WORK ITEM » Transcribe the listing underneath, keeping each word exact and omitting the images.

DATA SECTION »
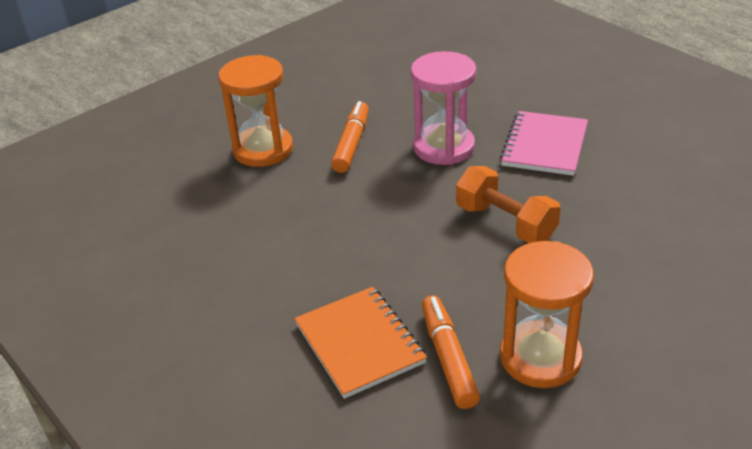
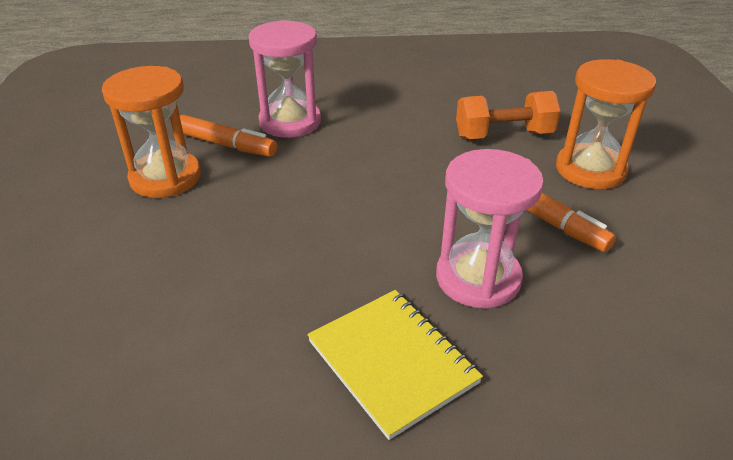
camera: 125 degrees right, 0 degrees up
(360, 343) = (290, 122): orange notebook -> pink hourglass
(505, 223) = (308, 245): orange dumbbell -> orange dumbbell (503, 135)
(544, 145) = (392, 362): pink notebook -> yellow notebook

EXERCISE SOLUTION »
camera: 125 degrees right, 0 degrees up
(360, 343) = (290, 122): orange notebook -> pink hourglass
(505, 223) = (308, 245): orange dumbbell -> orange dumbbell (503, 135)
(544, 145) = (392, 362): pink notebook -> yellow notebook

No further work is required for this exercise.